### DATA PROVIDED
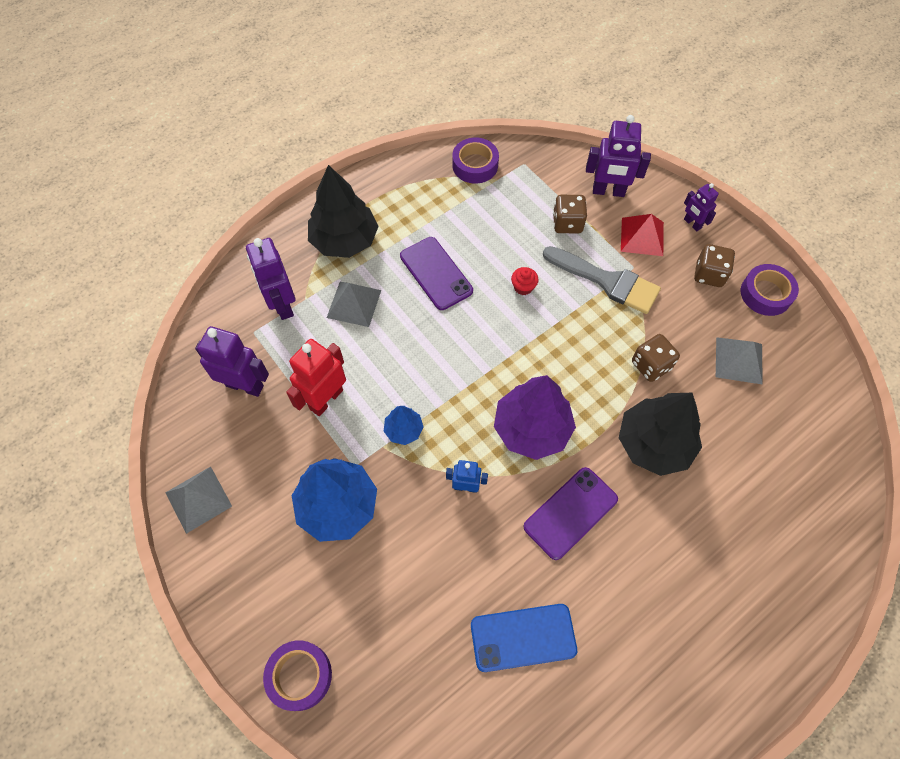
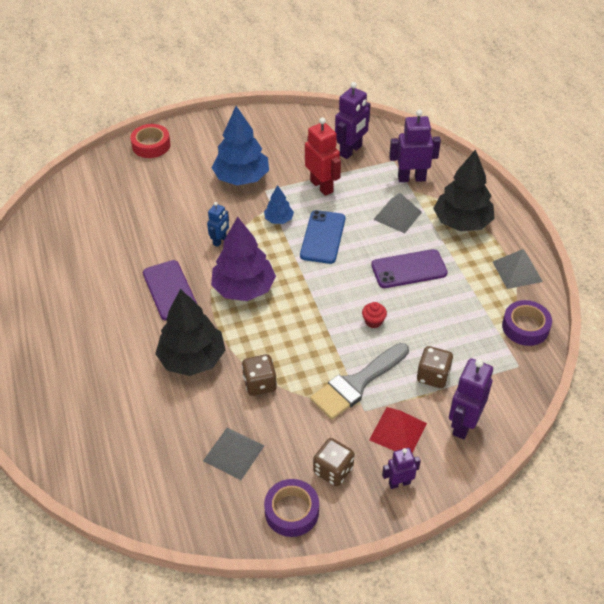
camera: 110 degrees right, 15 degrees down
(198, 499) = (279, 121): grey pyramid -> grey pyramid (517, 271)
(299, 676) = (151, 145): purple tape -> red tape
(523, 637) = (108, 242): blue phone -> blue phone (323, 237)

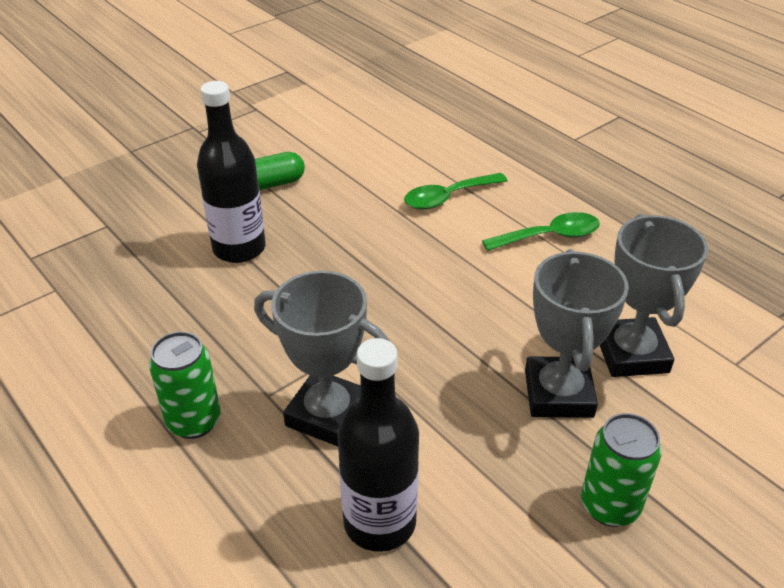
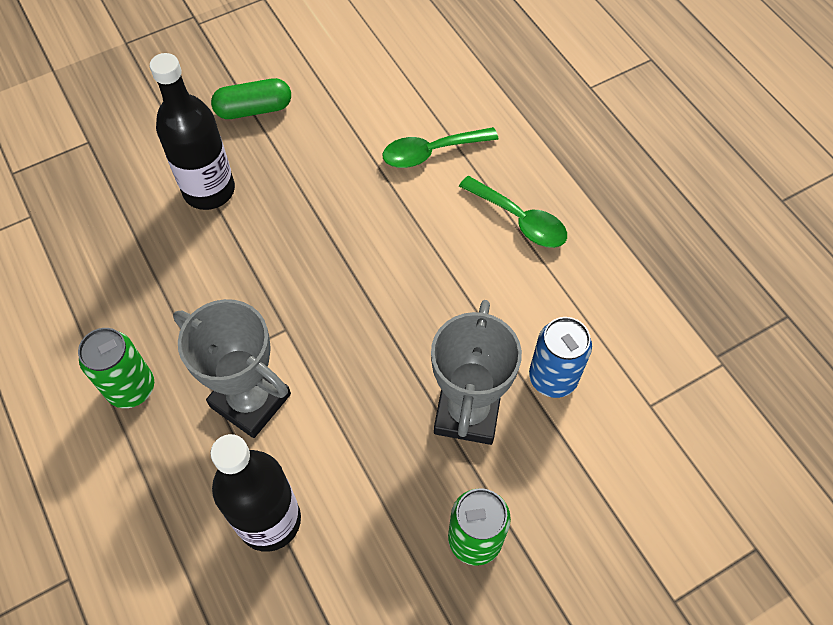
camera: 10 degrees right, 20 degrees up
(549, 236) = (519, 220): green spoon -> green spoon turned 45 degrees clockwise
(631, 353) = (552, 378): grey trophy -> blue can

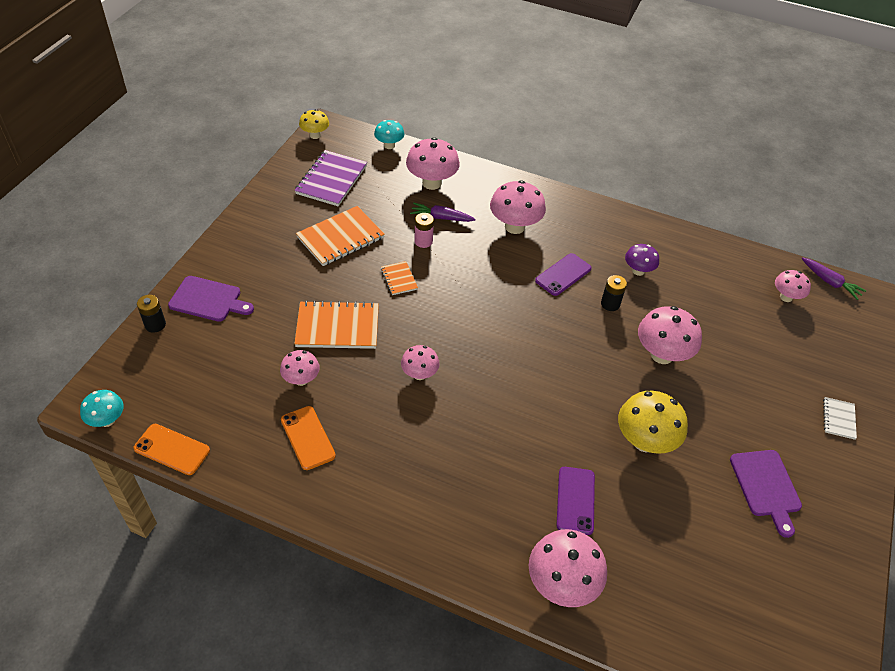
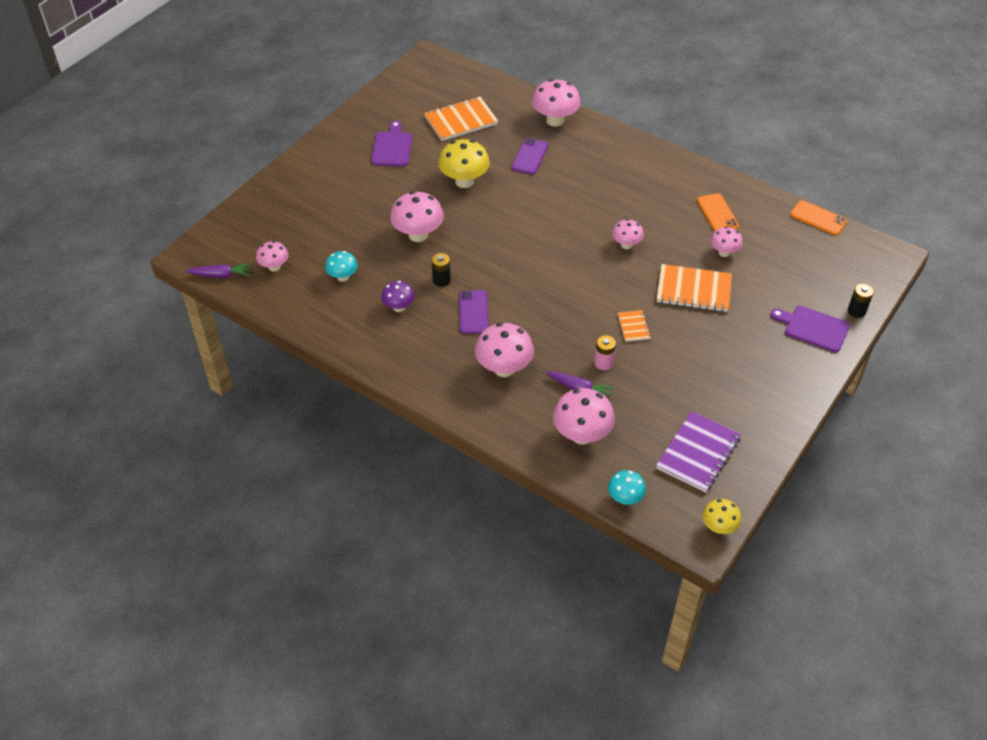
camera: 165 degrees left, 0 degrees up
(107, 420) = (873, 242): turquoise mushroom -> turquoise mushroom (343, 277)
(340, 237) = (689, 377): orange notebook -> orange notebook (461, 120)
(563, 274) = (473, 312): purple phone -> purple phone turned 60 degrees counterclockwise
(829, 282) = (221, 275): purple carrot -> purple carrot turned 120 degrees clockwise
(839, 419) = (306, 177): white notebook -> none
######
TASK INSTRUCTIONS: Reproduce the entries exactly, from the line with "(299, 676) = (151, 145): purple" to the line with "(631, 353) = (552, 378): grey", both lines included, keeping no pictures.

RESULT:
(299, 676) = (151, 145): purple tape -> red tape
(523, 637) = (108, 242): blue phone -> blue phone (323, 237)

camera: 10 degrees right, 20 degrees up
(549, 236) = (519, 220): green spoon -> green spoon turned 45 degrees clockwise
(631, 353) = (552, 378): grey trophy -> blue can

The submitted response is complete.